TASK PROMPT:
Send back the entries exactly as they were given.

EXCERPTED DATA:
*** Begin section ***
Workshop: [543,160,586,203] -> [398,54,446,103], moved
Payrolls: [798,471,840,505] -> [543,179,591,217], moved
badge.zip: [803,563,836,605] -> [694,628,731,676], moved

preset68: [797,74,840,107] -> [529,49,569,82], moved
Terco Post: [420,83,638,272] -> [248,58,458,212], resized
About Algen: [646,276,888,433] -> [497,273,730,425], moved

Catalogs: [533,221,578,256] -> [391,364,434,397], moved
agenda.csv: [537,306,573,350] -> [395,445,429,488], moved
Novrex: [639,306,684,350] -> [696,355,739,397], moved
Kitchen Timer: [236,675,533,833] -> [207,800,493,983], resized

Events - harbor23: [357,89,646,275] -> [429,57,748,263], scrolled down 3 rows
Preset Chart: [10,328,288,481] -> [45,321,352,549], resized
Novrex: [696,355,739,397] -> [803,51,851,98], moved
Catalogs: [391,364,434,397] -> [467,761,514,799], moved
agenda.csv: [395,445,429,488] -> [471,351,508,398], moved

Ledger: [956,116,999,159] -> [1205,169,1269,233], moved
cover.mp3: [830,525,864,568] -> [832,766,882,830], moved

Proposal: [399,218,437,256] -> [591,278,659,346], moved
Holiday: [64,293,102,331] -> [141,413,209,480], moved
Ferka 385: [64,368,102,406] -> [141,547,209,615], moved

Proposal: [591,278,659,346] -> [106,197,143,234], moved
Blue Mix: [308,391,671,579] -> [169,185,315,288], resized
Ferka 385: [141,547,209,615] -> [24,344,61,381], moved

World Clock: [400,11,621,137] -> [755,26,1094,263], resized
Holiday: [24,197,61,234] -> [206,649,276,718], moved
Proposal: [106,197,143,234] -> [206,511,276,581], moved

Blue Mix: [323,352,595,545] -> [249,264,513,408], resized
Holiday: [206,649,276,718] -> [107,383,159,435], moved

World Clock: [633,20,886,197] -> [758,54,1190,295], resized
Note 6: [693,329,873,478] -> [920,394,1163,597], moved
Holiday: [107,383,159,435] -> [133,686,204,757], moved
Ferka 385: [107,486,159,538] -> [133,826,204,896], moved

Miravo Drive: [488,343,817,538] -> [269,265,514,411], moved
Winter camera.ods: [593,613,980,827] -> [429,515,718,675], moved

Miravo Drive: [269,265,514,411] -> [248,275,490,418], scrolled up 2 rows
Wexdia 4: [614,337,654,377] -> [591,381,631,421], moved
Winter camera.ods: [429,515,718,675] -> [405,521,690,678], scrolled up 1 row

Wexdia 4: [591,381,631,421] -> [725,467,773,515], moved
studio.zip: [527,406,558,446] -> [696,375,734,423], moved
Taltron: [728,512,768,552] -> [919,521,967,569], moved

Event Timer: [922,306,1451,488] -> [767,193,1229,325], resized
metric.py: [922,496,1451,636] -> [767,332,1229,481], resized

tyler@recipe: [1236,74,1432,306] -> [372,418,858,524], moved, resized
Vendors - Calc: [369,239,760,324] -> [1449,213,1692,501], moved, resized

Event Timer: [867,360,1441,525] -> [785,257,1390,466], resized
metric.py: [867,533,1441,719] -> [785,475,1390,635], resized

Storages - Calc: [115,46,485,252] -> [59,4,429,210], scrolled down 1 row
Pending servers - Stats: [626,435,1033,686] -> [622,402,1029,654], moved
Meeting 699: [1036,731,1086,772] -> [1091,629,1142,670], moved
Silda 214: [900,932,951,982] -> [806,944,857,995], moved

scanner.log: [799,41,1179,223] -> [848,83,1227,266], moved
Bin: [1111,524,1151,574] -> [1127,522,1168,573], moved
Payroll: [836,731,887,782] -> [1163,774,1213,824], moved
*** End section ***
EXERCISE ANSWER:
Workshop: [543,160,586,203] -> [398,54,446,103], moved
Payrolls: [798,471,840,505] -> [543,179,591,217], moved
badge.zip: [803,563,836,605] -> [694,628,731,676], moved

preset68: [797,74,840,107] -> [529,49,569,82], moved
Terco Post: [420,83,638,272] -> [248,58,458,212], resized
About Algen: [646,276,888,433] -> [497,273,730,425], moved

Catalogs: [533,221,578,256] -> [391,364,434,397], moved
agenda.csv: [537,306,573,350] -> [395,445,429,488], moved
Novrex: [639,306,684,350] -> [696,355,739,397], moved
Kitchen Timer: [236,675,533,833] -> [207,800,493,983], resized

Events - harbor23: [357,89,646,275] -> [429,57,748,263], scrolled down 3 rows
Preset Chart: [10,328,288,481] -> [45,321,352,549], resized
Novrex: [696,355,739,397] -> [803,51,851,98], moved
Catalogs: [391,364,434,397] -> [467,761,514,799], moved
agenda.csv: [395,445,429,488] -> [471,351,508,398], moved

Ledger: [956,116,999,159] -> [1205,169,1269,233], moved
cover.mp3: [830,525,864,568] -> [832,766,882,830], moved

Proposal: [399,218,437,256] -> [591,278,659,346], moved
Holiday: [64,293,102,331] -> [141,413,209,480], moved
Ferka 385: [64,368,102,406] -> [141,547,209,615], moved

Proposal: [591,278,659,346] -> [106,197,143,234], moved
Blue Mix: [308,391,671,579] -> [169,185,315,288], resized
Ferka 385: [141,547,209,615] -> [24,344,61,381], moved

World Clock: [400,11,621,137] -> [755,26,1094,263], resized
Holiday: [24,197,61,234] -> [206,649,276,718], moved
Proposal: [106,197,143,234] -> [206,511,276,581], moved

Blue Mix: [323,352,595,545] -> [249,264,513,408], resized
Holiday: [206,649,276,718] -> [107,383,159,435], moved

World Clock: [633,20,886,197] -> [758,54,1190,295], resized
Note 6: [693,329,873,478] -> [920,394,1163,597], moved
Holiday: [107,383,159,435] -> [133,686,204,757], moved
Ferka 385: [107,486,159,538] -> [133,826,204,896], moved

Miravo Drive: [488,343,817,538] -> [269,265,514,411], moved
Winter camera.ods: [593,613,980,827] -> [429,515,718,675], moved

Miravo Drive: [269,265,514,411] -> [248,275,490,418], scrolled up 2 rows
Wexdia 4: [614,337,654,377] -> [591,381,631,421], moved
Winter camera.ods: [429,515,718,675] -> [405,521,690,678], scrolled up 1 row

Wexdia 4: [591,381,631,421] -> [725,467,773,515], moved
studio.zip: [527,406,558,446] -> [696,375,734,423], moved
Taltron: [728,512,768,552] -> [919,521,967,569], moved

Event Timer: [922,306,1451,488] -> [767,193,1229,325], resized
metric.py: [922,496,1451,636] -> [767,332,1229,481], resized

tyler@recipe: [1236,74,1432,306] -> [372,418,858,524], moved, resized
Vendors - Calc: [369,239,760,324] -> [1449,213,1692,501], moved, resized

Event Timer: [867,360,1441,525] -> [785,257,1390,466], resized
metric.py: [867,533,1441,719] -> [785,475,1390,635], resized

Storages - Calc: [115,46,485,252] -> [59,4,429,210], scrolled down 1 row
Pending servers - Stats: [626,435,1033,686] -> [622,402,1029,654], moved
Meeting 699: [1036,731,1086,772] -> [1091,629,1142,670], moved
Silda 214: [900,932,951,982] -> [806,944,857,995], moved

scanner.log: [799,41,1179,223] -> [848,83,1227,266], moved
Bin: [1111,524,1151,574] -> [1127,522,1168,573], moved
Payroll: [836,731,887,782] -> [1163,774,1213,824], moved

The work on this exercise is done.